Data section -
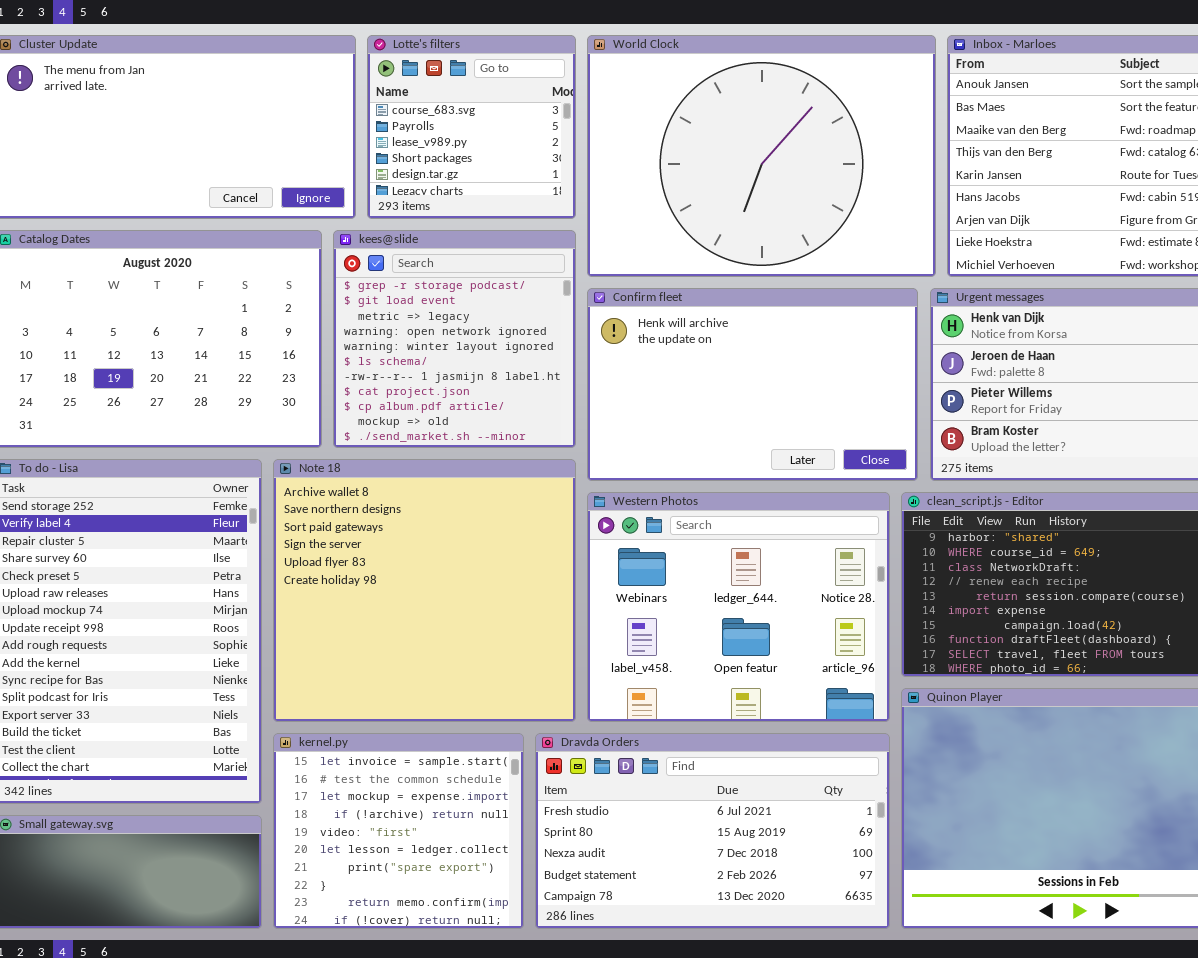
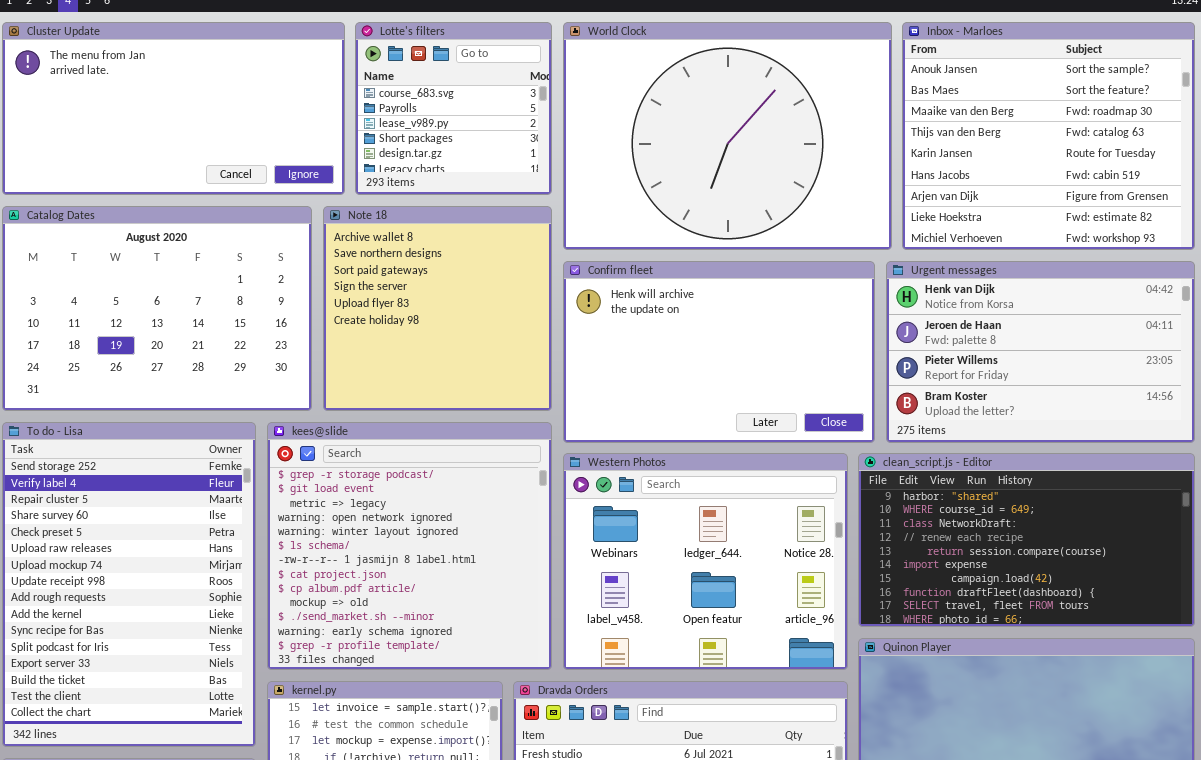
kees@slide: [333,230,576,448] -> [267,422,552,670], moved, resized
Note 18: [273,459,576,722] -> [323,206,552,411], moved, resized

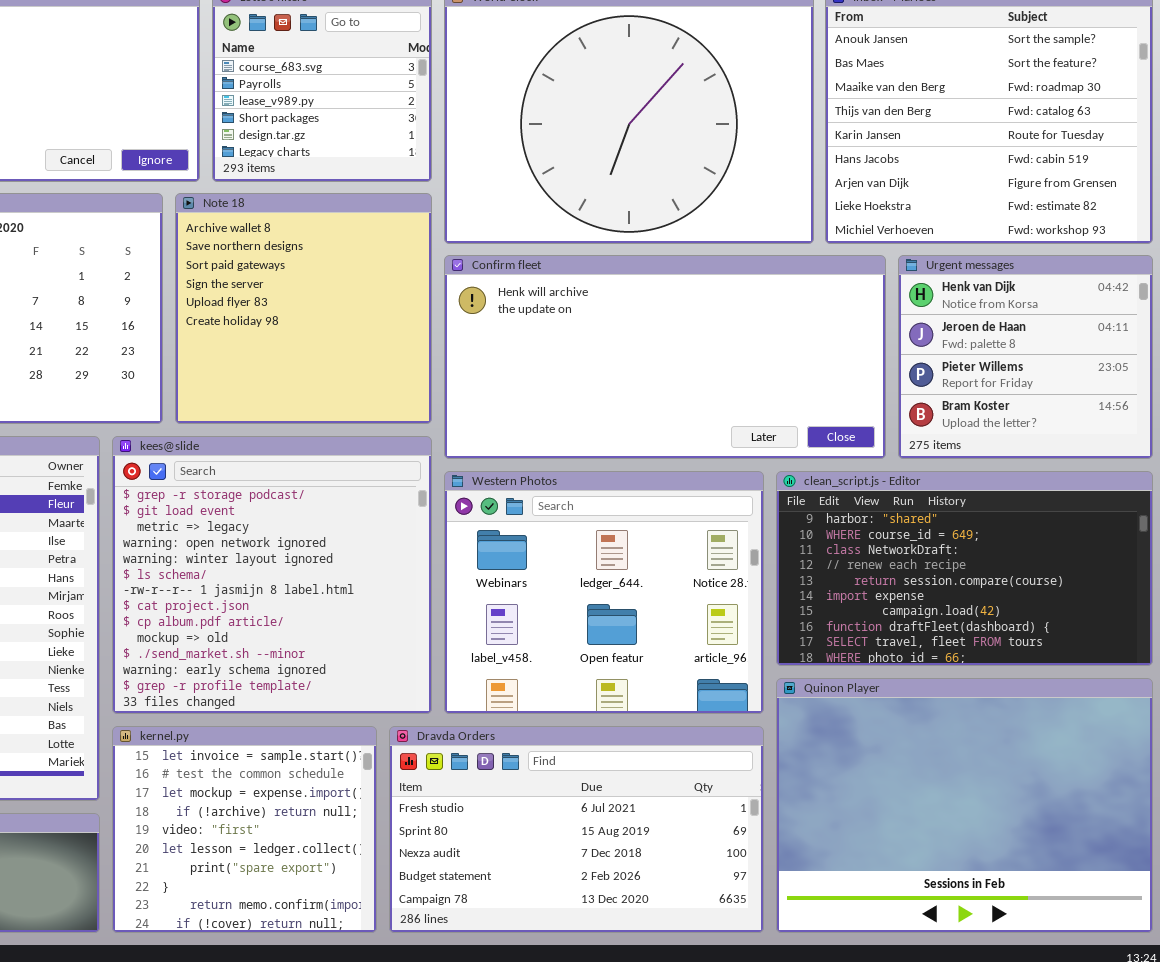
Confirm fleet: [563,261,875,443] -> [444,255,886,459], resized
Urgent messages: [886,261,1195,443] -> [898,255,1153,459], resized

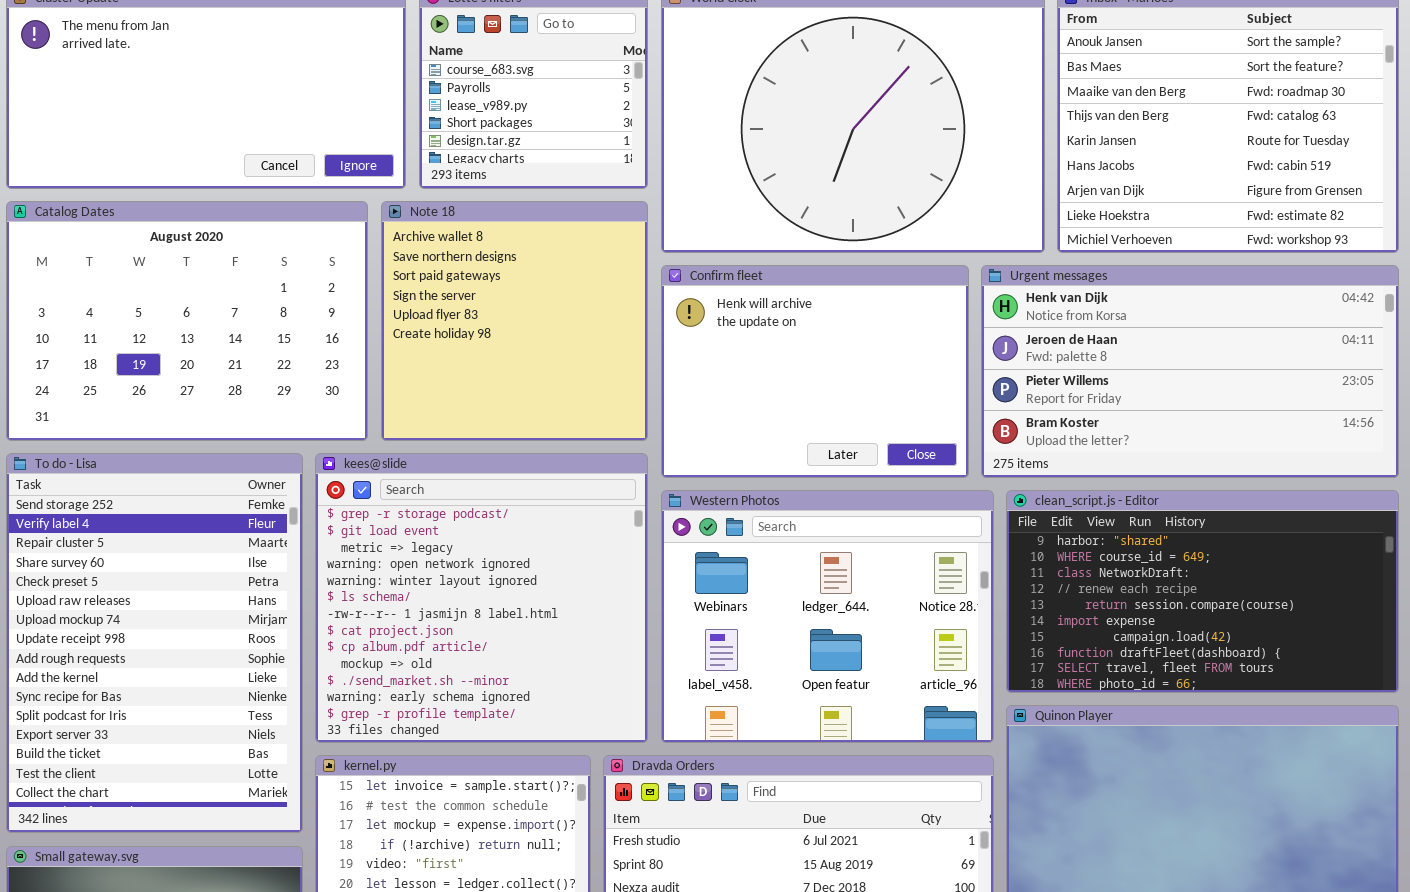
Confirm fleet: [444,255,886,459] -> [661,265,969,478], resized
Urgent messages: [898,255,1153,459] -> [981,265,1399,478], resized

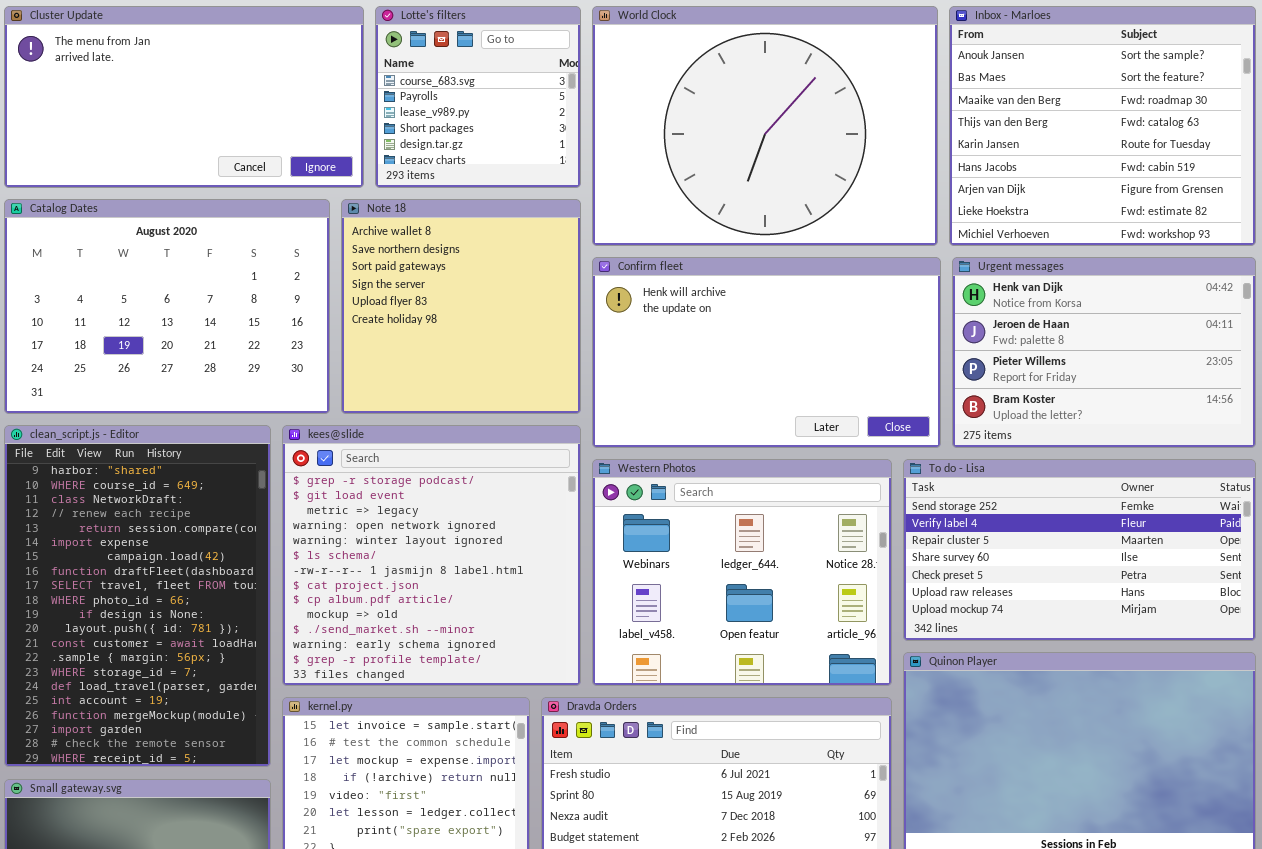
Confirm fleet: [661,265,969,478] -> [592,257,941,448], resized
Urgent messages: [981,265,1399,478] -> [952,257,1256,448], resized
To do - Lisa: [6,453,303,833] -> [903,459,1256,641], moved, resized
clean_script.js - Editor: [1006,490,1399,693] -> [4,425,271,767], moved, resized

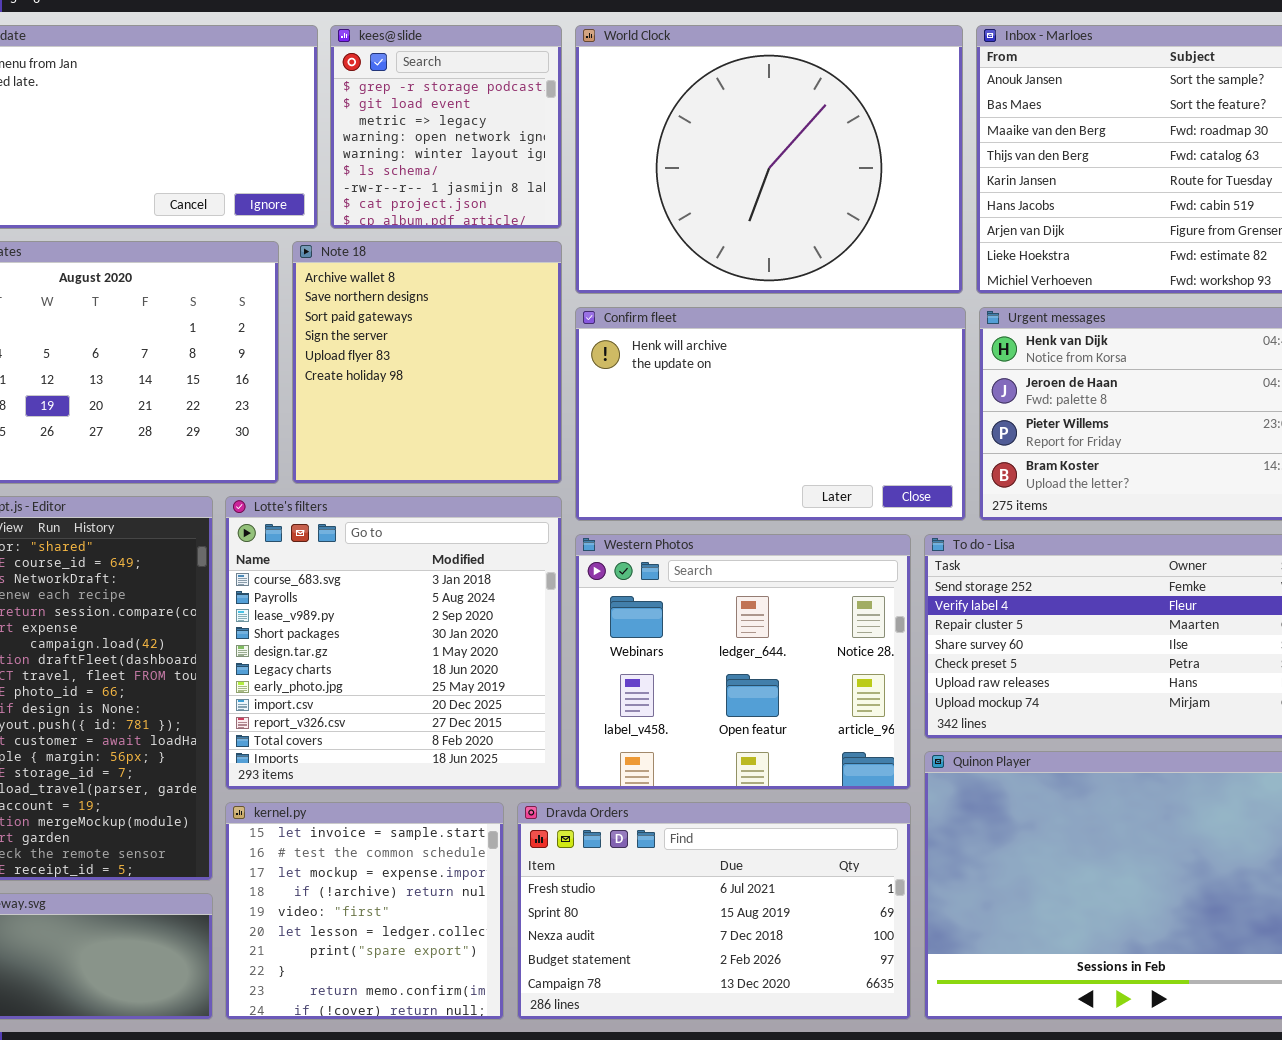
Lotte's filters: [375,6,581,188] -> [225,496,562,790], moved, resized
kees@slide: [282,425,581,686] -> [330,25,562,229], moved, resized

What needs to be done -
Copy all of the listing word for word, minus the images.

Response below -
kees@slide: [333,230,576,448] -> [267,422,552,670], moved, resized
Note 18: [273,459,576,722] -> [323,206,552,411], moved, resized

Confirm fleet: [563,261,875,443] -> [444,255,886,459], resized
Urgent messages: [886,261,1195,443] -> [898,255,1153,459], resized

Confirm fleet: [444,255,886,459] -> [661,265,969,478], resized
Urgent messages: [898,255,1153,459] -> [981,265,1399,478], resized

Confirm fleet: [661,265,969,478] -> [592,257,941,448], resized
Urgent messages: [981,265,1399,478] -> [952,257,1256,448], resized
To do - Lisa: [6,453,303,833] -> [903,459,1256,641], moved, resized
clean_script.js - Editor: [1006,490,1399,693] -> [4,425,271,767], moved, resized

Lotte's filters: [375,6,581,188] -> [225,496,562,790], moved, resized
kees@slide: [282,425,581,686] -> [330,25,562,229], moved, resized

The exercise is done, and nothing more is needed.